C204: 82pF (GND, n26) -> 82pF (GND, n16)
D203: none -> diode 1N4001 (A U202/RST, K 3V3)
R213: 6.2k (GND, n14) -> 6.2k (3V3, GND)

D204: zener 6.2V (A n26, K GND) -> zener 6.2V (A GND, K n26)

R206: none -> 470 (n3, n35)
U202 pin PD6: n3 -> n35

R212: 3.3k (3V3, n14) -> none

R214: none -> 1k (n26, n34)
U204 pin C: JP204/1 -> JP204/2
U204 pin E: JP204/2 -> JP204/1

* * *

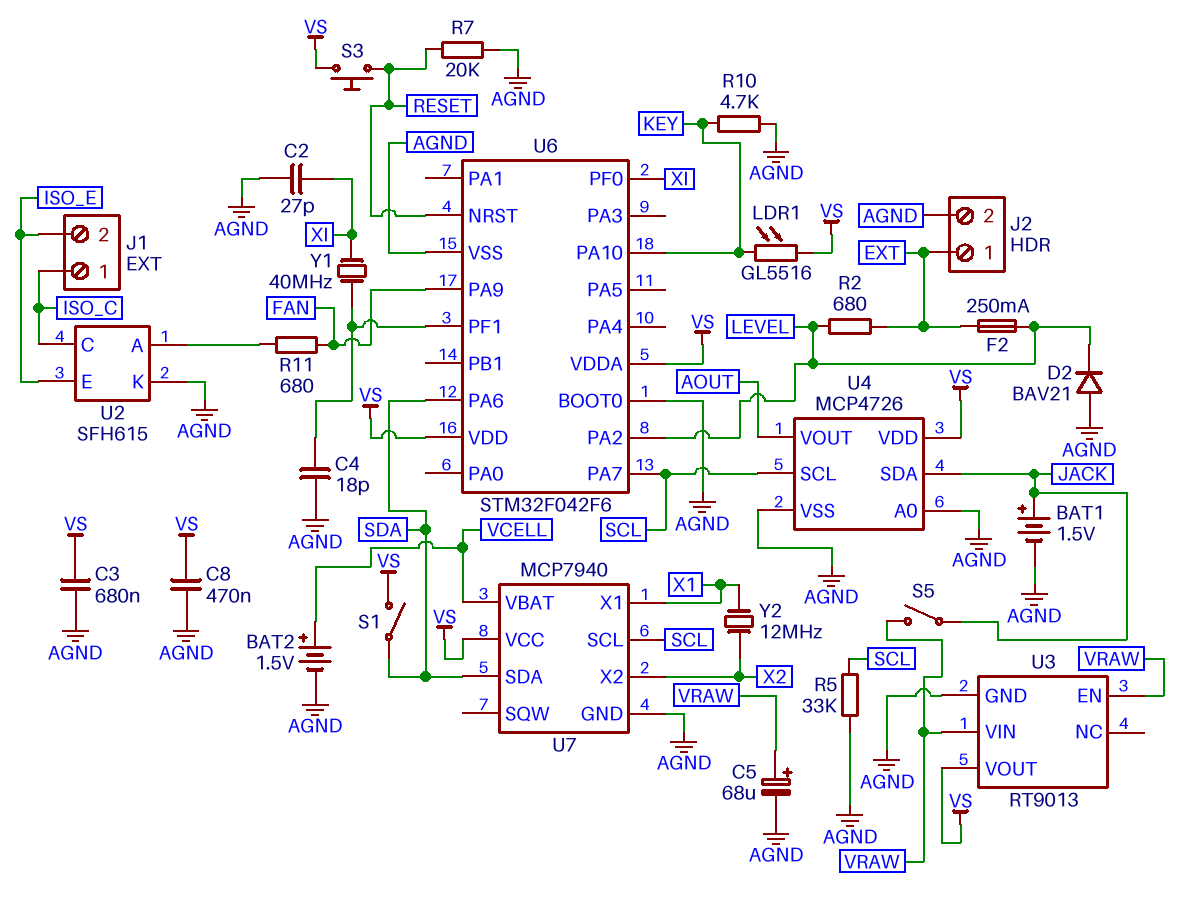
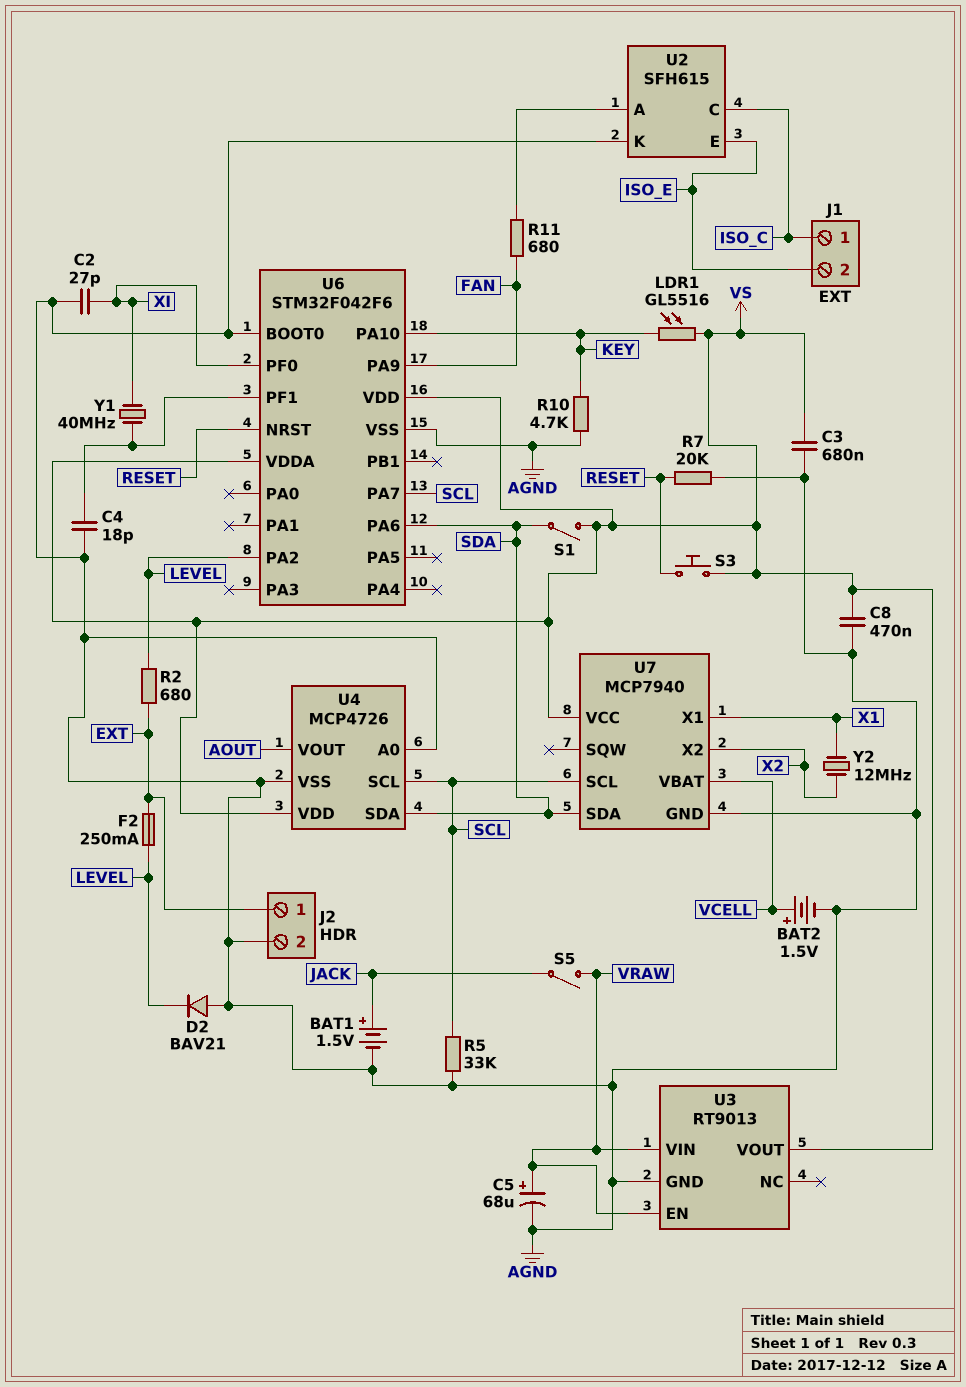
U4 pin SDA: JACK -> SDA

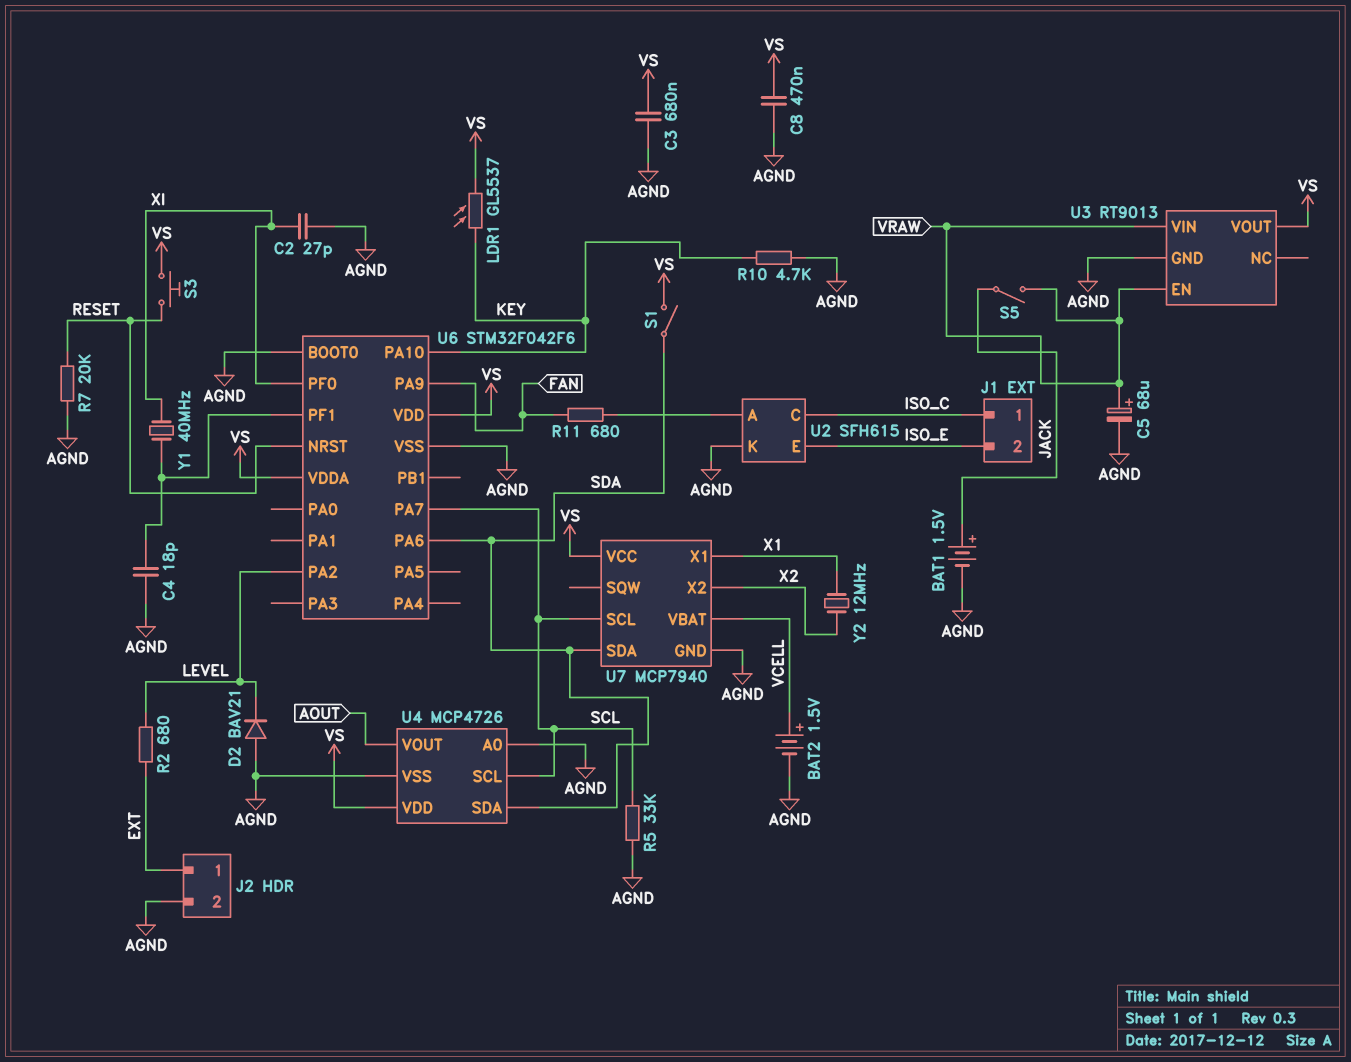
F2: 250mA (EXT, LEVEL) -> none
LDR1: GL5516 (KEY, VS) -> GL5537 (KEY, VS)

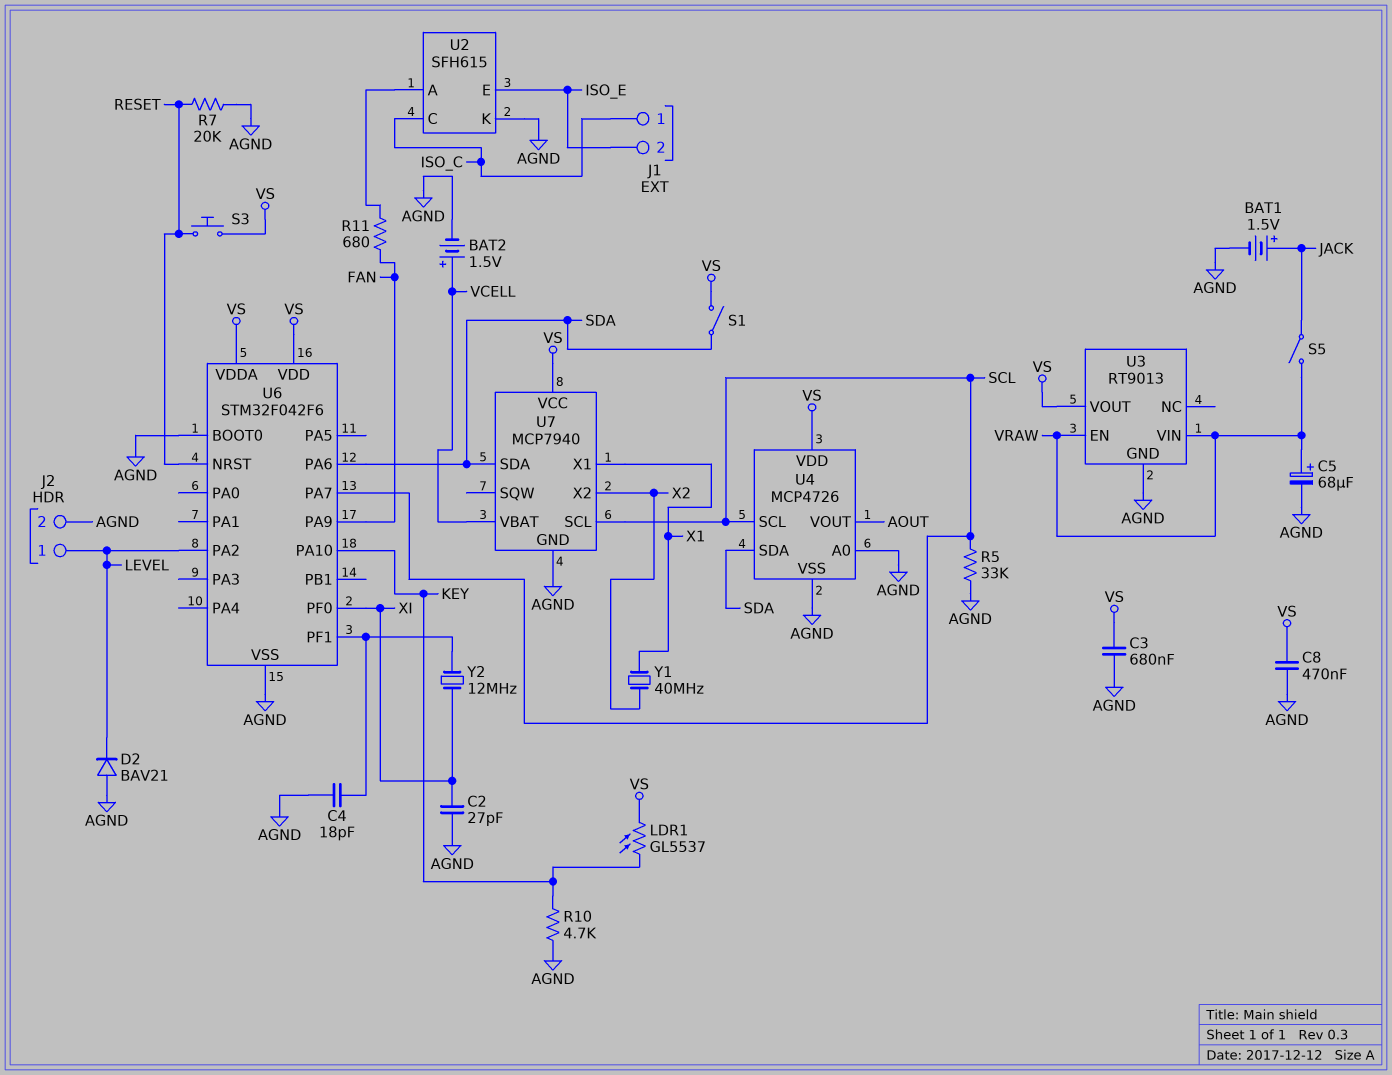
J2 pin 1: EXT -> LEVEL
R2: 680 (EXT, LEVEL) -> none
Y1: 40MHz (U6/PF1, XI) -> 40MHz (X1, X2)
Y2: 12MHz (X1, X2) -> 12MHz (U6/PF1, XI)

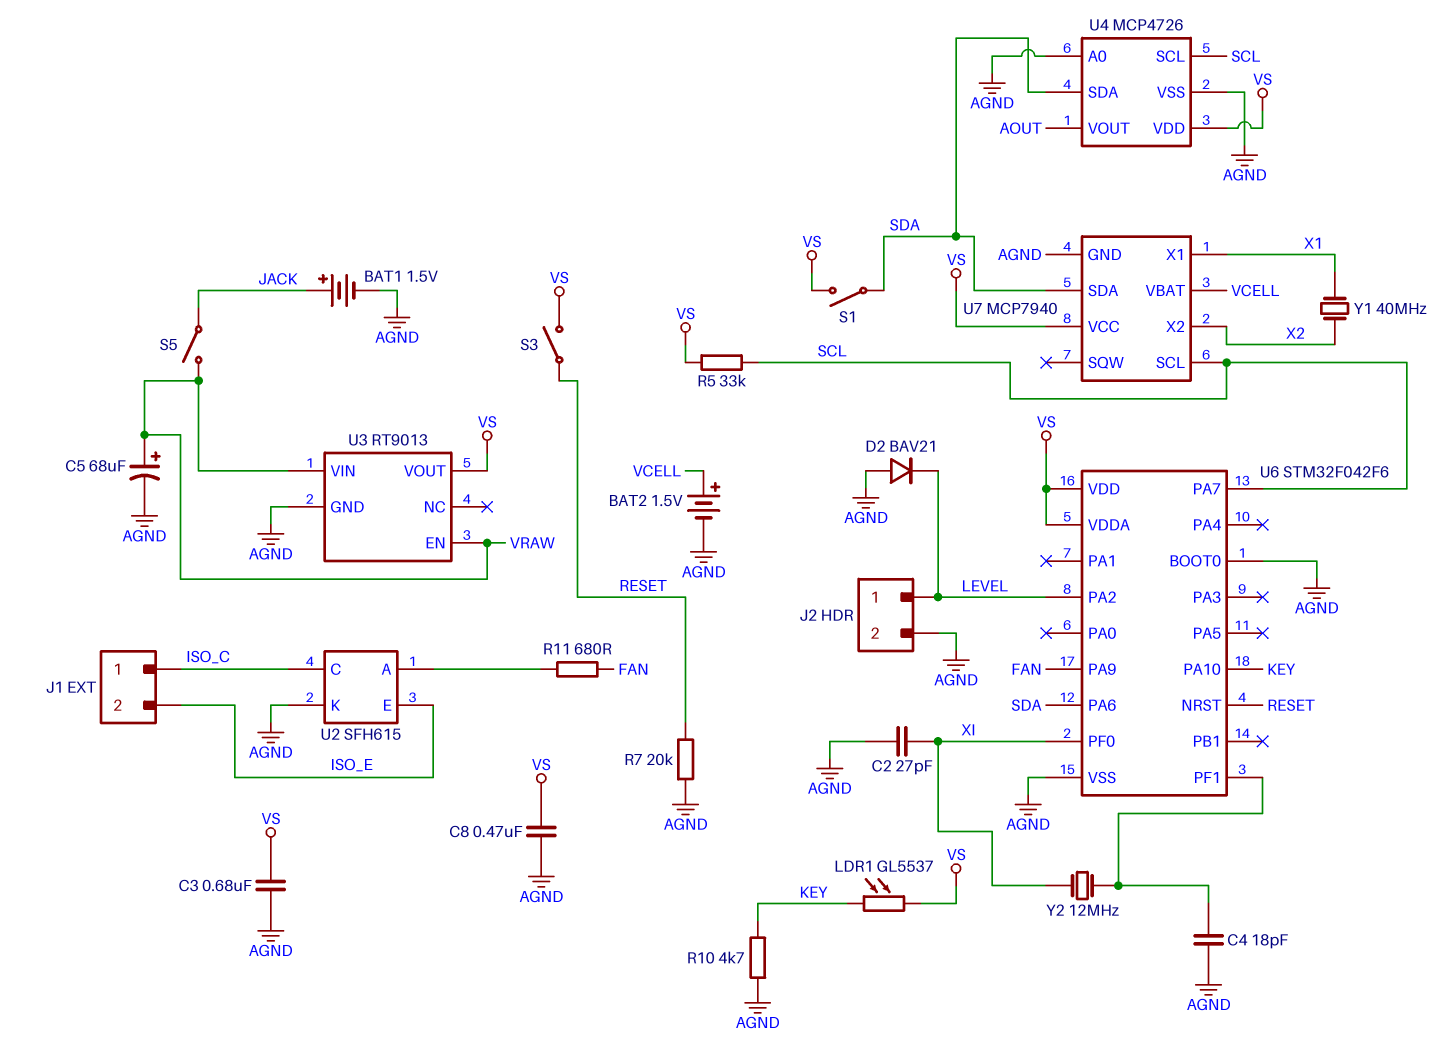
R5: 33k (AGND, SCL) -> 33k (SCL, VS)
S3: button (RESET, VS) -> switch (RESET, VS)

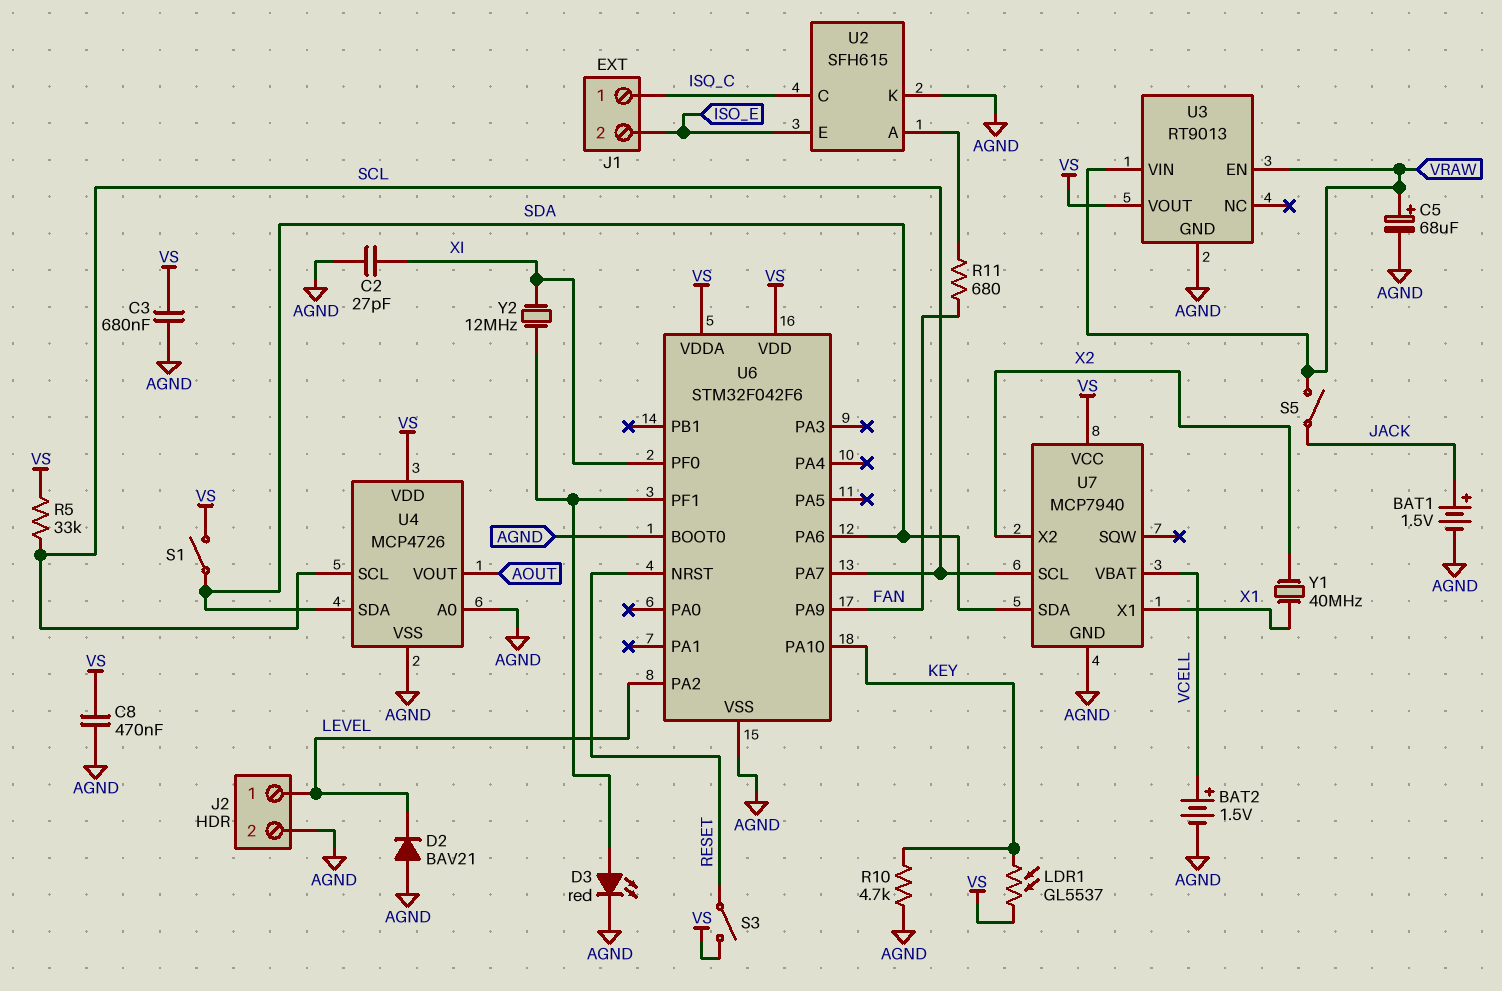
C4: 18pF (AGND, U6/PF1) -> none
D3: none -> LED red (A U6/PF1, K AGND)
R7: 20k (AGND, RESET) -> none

**To do**
Look through the listing and return each line containing the word "RESET".

**Answer to this problem**
S3: button (RESET, VS) -> switch (RESET, VS)
R7: 20k (AGND, RESET) -> none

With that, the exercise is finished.